= DATASET SECTION =
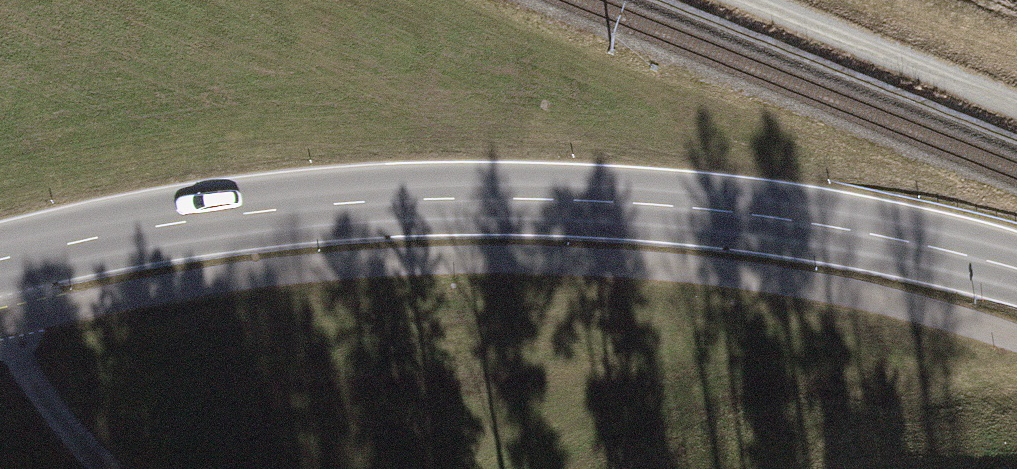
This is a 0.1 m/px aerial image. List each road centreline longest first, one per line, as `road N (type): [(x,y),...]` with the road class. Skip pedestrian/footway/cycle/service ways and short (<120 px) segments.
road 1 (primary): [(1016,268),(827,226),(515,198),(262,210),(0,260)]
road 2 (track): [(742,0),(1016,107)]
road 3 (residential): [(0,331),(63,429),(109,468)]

= WHAT IS NEEDED =
Write out the data above in full and exactly, but without the pictures.

= EXERCISE RESULT =
This is a 0.1 m/px aerial image. List each road centreline longest first, one per line, as `road N (type): [(x,y),...]` with the road class. Skip pedestrian/footway/cycle/service ways and short (<120 px) segments.
road 1 (primary): [(1016,268),(827,226),(515,198),(262,210),(0,260)]
road 2 (track): [(742,0),(1016,107)]
road 3 (residential): [(0,331),(63,429),(109,468)]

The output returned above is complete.